═════ Available data ═════

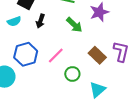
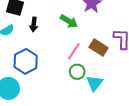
pink line: (56, 56) -> (74, 51), moved
cyan triangle: (97, 90) -> (95, 83), moved

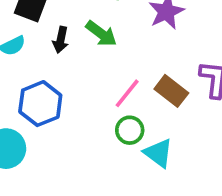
green arrow: (69, 21) -> (101, 34), moved
cyan triangle: (95, 83) -> (158, 153), turned -36

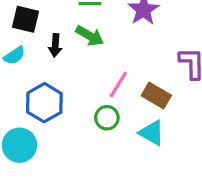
brown rectangle: (171, 91) -> (156, 95), moved
green circle: (130, 130) -> (107, 118), moved

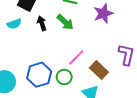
black arrow: (55, 45) -> (42, 23), turned 144
blue hexagon: (44, 103) -> (39, 75), moved

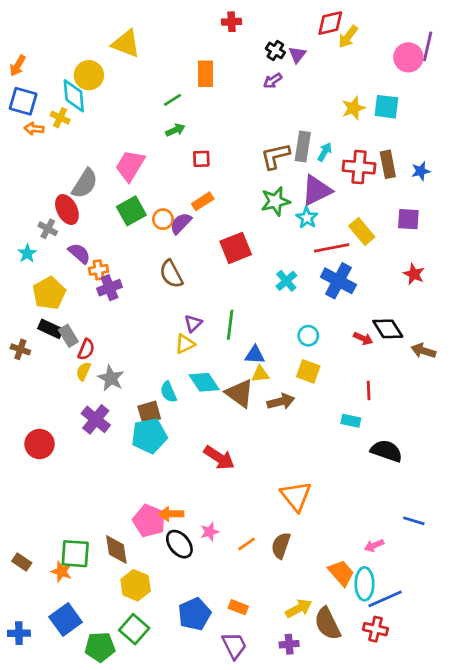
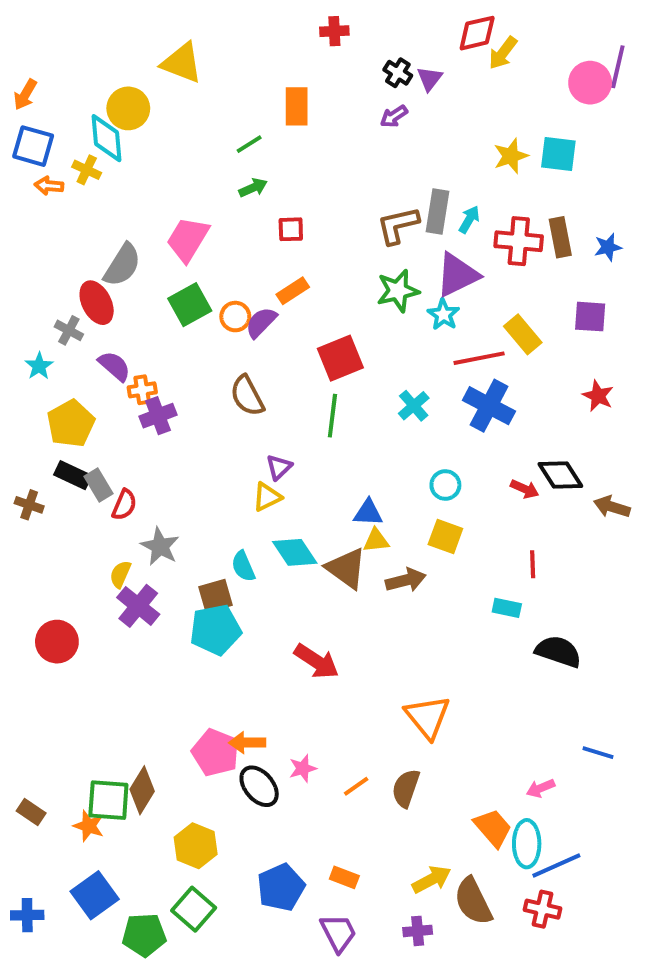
green line: (230, 325) -> (332, 416), moved
yellow semicircle: (83, 371) -> (120, 574), moved
brown diamond: (116, 550) -> (142, 790), moved, turned 40

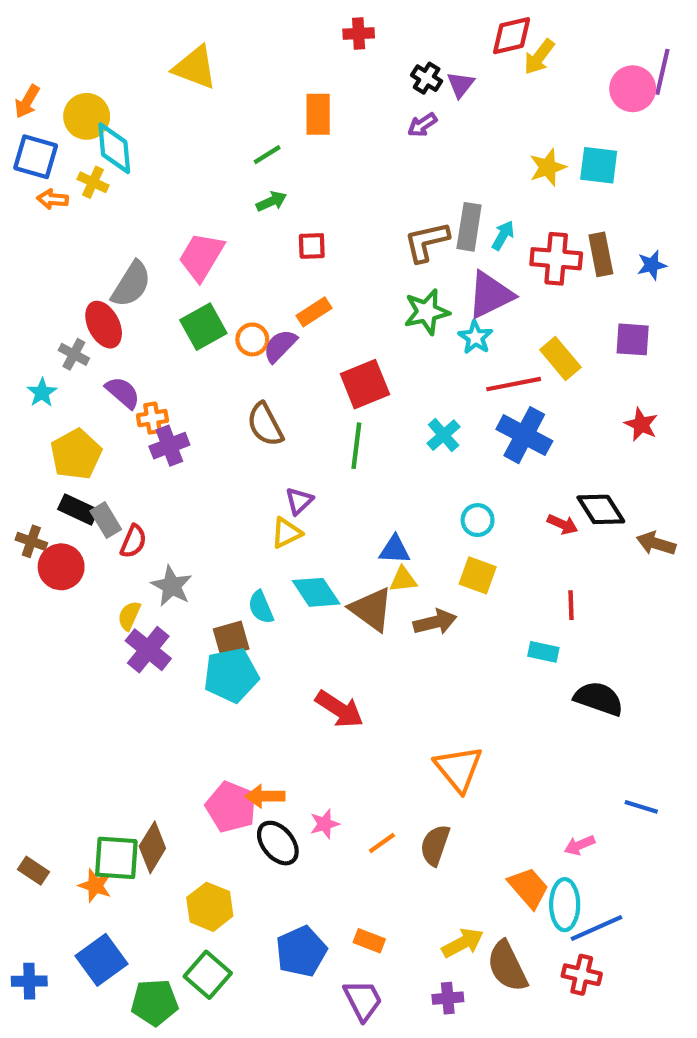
yellow circle: (128, 108) -> (87, 116), moved
red circle: (57, 642) -> (61, 567), moved

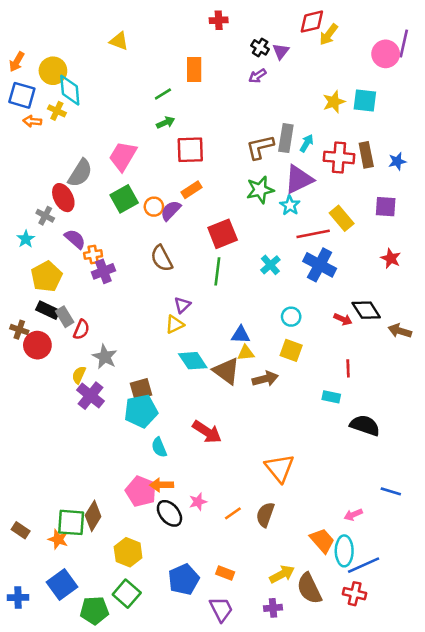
yellow triangle: (195, 68) -> (119, 41), size x0.7
red square: (312, 246) -> (190, 150), size x1.6
cyan semicircle: (261, 607) -> (159, 447), moved

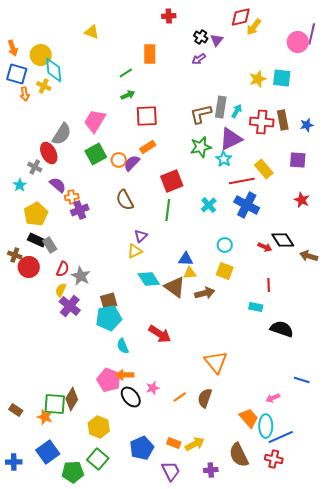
orange arrow: (17, 62) -> (13, 48), turned -49
orange arrow: (32, 121) -> (25, 94), turned -104
red semicircle: (81, 330) -> (63, 269), moved
yellow arrow: (282, 574) -> (195, 444), moved

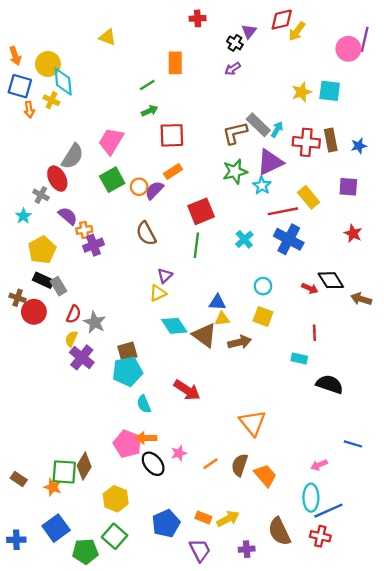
purple triangle: (217, 40) -> (249, 31), moved
gray rectangle: (221, 107) -> (258, 125), turned -55
orange trapezoid: (249, 418) -> (265, 475), moved

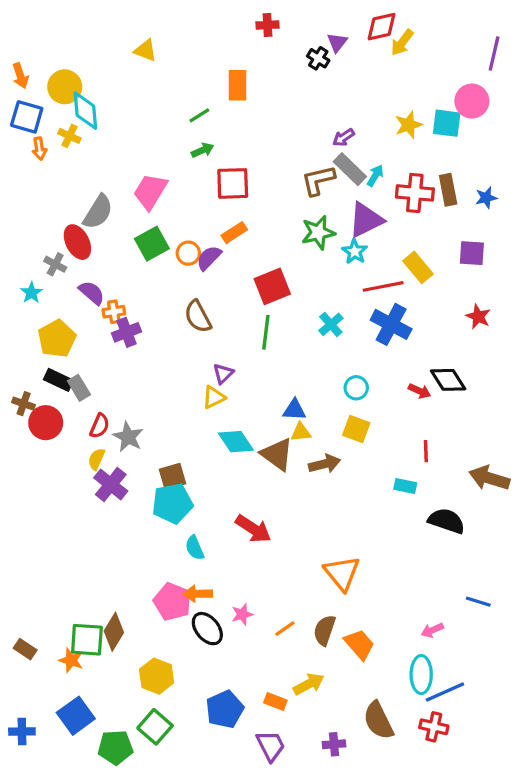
pink circle: (348, 49) -> (472, 101), moved
purple arrow: (233, 69) -> (344, 137), moved
brown arrow: (361, 299) -> (489, 478), moved, size x1.4
yellow arrow: (228, 519) -> (309, 684), moved

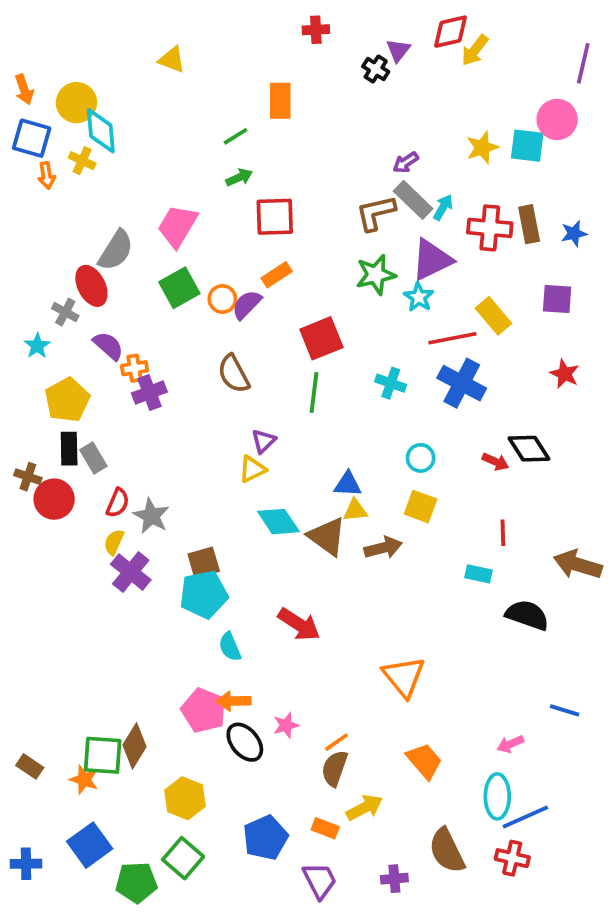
cyan cross: (331, 324) -> (391, 383), turned -30
black rectangle: (58, 380) -> (69, 449), turned 64
brown semicircle: (325, 630) -> (335, 768), moved

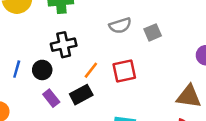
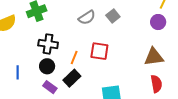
black cross: (64, 45) -> (48, 44), turned 36
black circle: (42, 70) -> (47, 66), moved
red square: (124, 71) -> (99, 51), turned 36

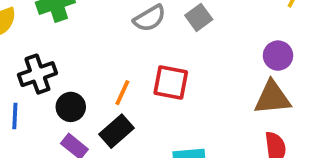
purple circle: (158, 22) -> (278, 56), moved
black cross: (48, 44) -> (37, 74), moved, turned -30

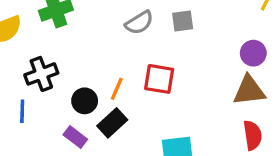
gray square: (199, 17) -> (183, 21), turned 30
black circle: (71, 107) -> (85, 101), moved

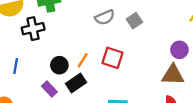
gray square: (183, 21) -> (134, 21), turned -35
black cross: (41, 74) -> (33, 29), moved

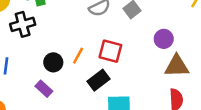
purple circle: (179, 50) -> (164, 39), moved
black rectangle: (76, 83) -> (99, 80), moved

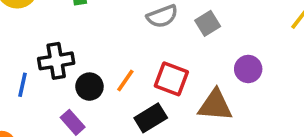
black cross: (23, 24) -> (56, 61), moved
brown triangle: (177, 66) -> (215, 105), moved

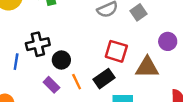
orange line: (125, 81) -> (77, 82), moved, turned -56

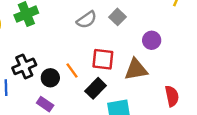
orange line: (77, 82) -> (72, 71), moved

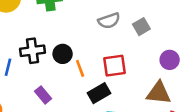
red square: (103, 59) -> (115, 66), turned -30
brown triangle: (136, 69) -> (159, 93), moved
black circle: (50, 78) -> (63, 54), moved

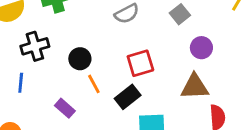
gray square: (141, 27) -> (180, 14), moved
black cross: (32, 51) -> (35, 46), moved
orange line: (80, 68) -> (94, 84), moved

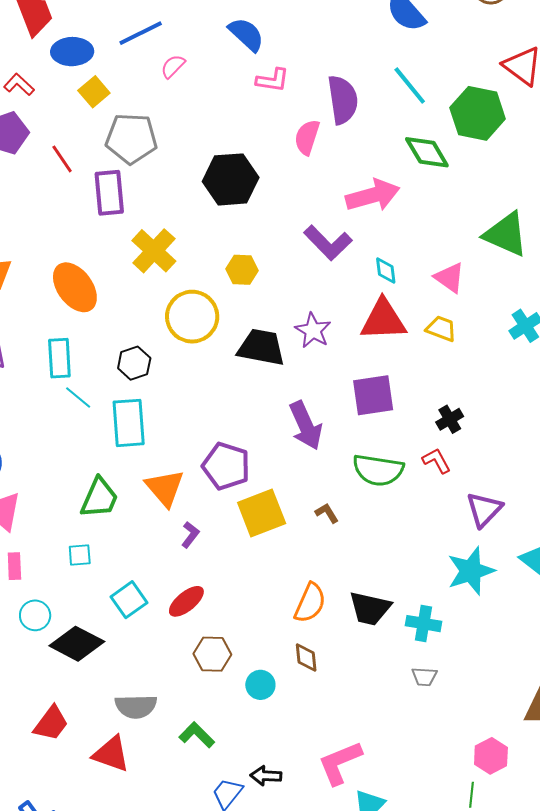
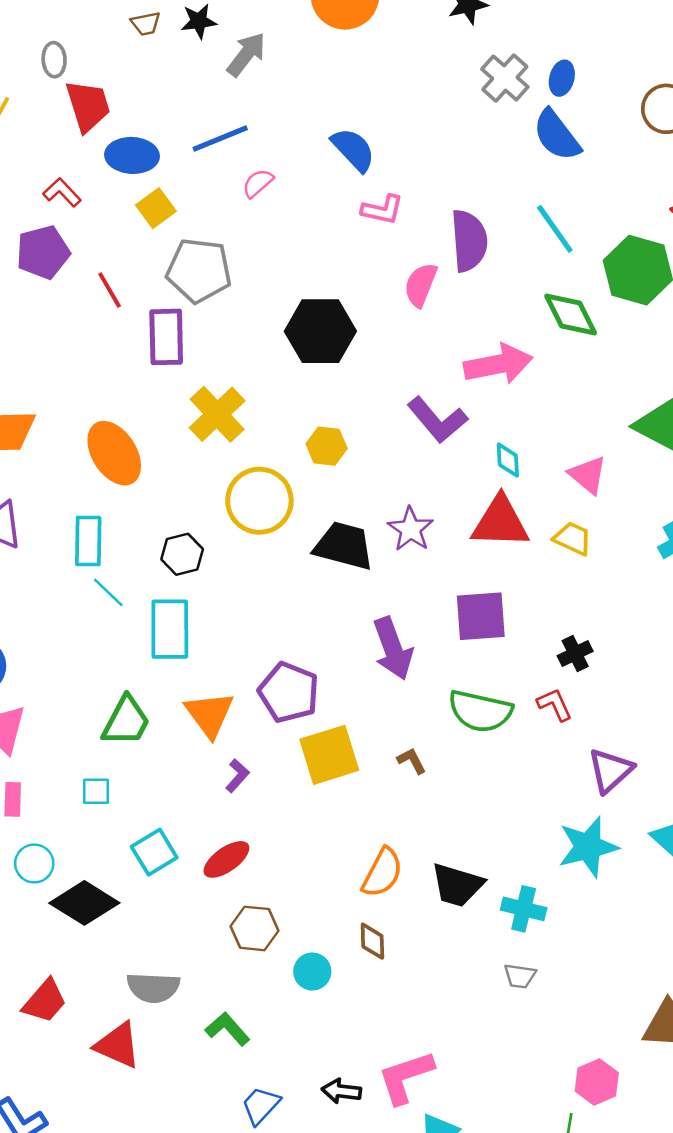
black arrow: (266, 776) -> (341, 1091), moved

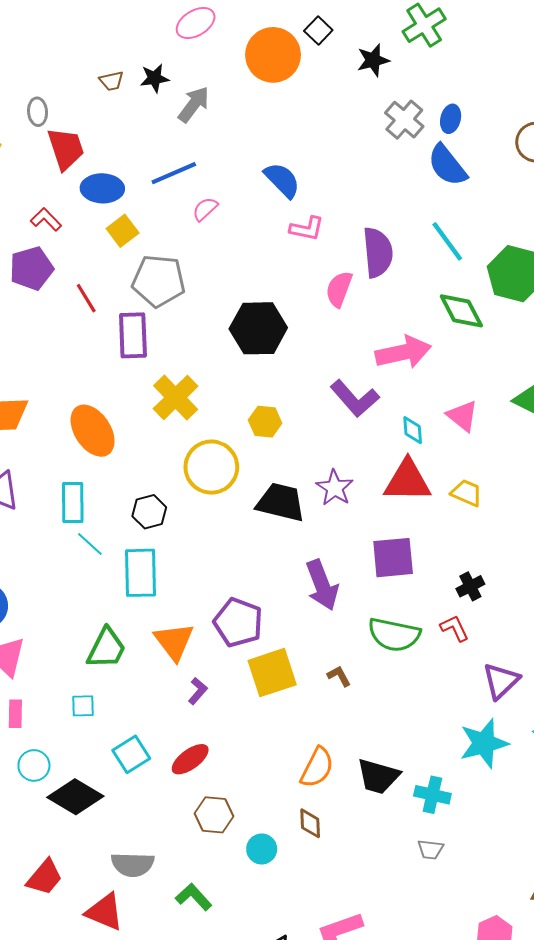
pink triangle: (588, 475) -> (462, 416), moved

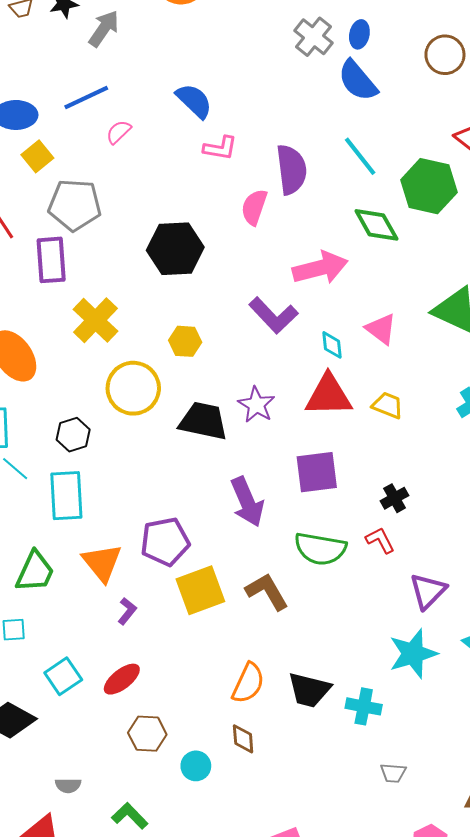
purple pentagon: (238, 622) -> (165, 542), turned -30
brown L-shape: (339, 676) -> (267, 592), size x1.8
gray trapezoid: (431, 849) -> (393, 773), moved
gray semicircle: (133, 864) -> (68, 786), size x0.6

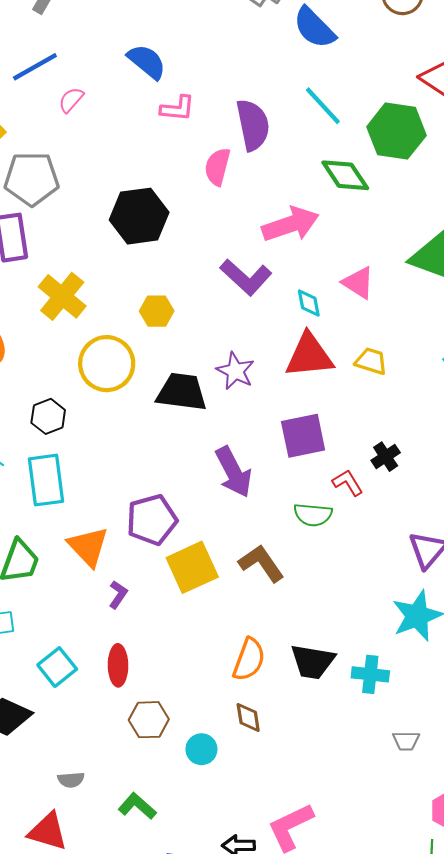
red L-shape: (380, 540) -> (348, 483), moved
green semicircle: (320, 549) -> (313, 515), size x0.7
red ellipse: (122, 679) -> (118, 665), turned -48

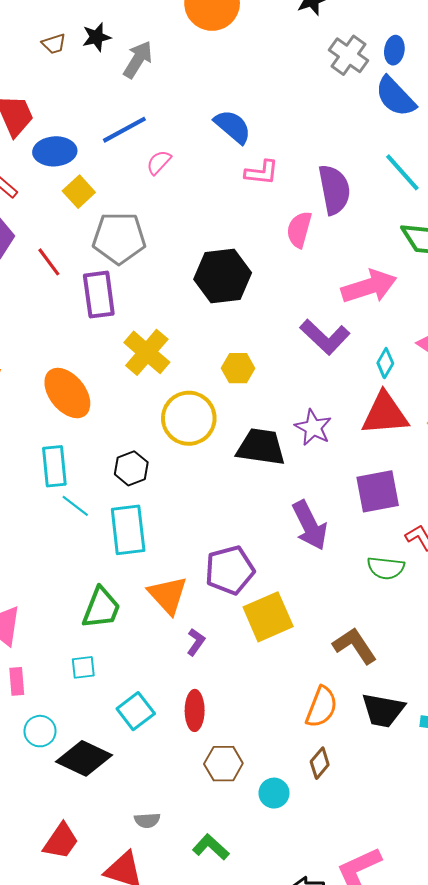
cyan diamond: (309, 303) -> (385, 363), turned 40
brown L-shape: (261, 563) -> (355, 646), moved
brown diamond: (248, 718) -> (320, 763), turned 48

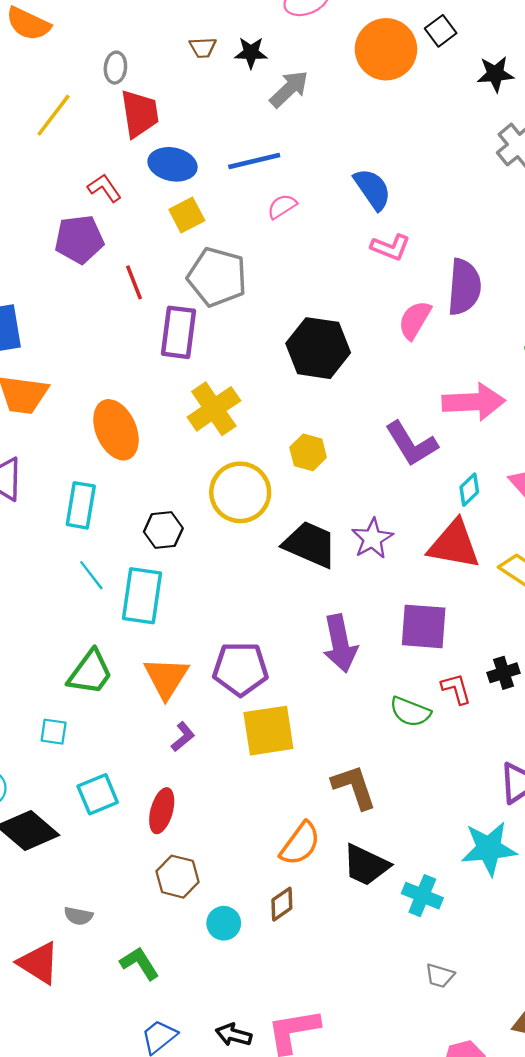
cyan line: (75, 506) -> (91, 575), moved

═════

[Exercise brief]:
Within the listing above, the lines from the one with "green arrow: (69, 21) -> (101, 34), moved" through the one with "green line: (230, 325) -> (332, 416), moved" are to be given again word for word. Do not include pictures.

[Exercise answer]:
green arrow: (69, 21) -> (101, 34), moved
cyan triangle: (95, 83) -> (158, 153), turned -36

brown rectangle: (171, 91) -> (156, 95), moved
green circle: (130, 130) -> (107, 118), moved

black arrow: (55, 45) -> (42, 23), turned 144
blue hexagon: (44, 103) -> (39, 75), moved

green line: (230, 325) -> (332, 416), moved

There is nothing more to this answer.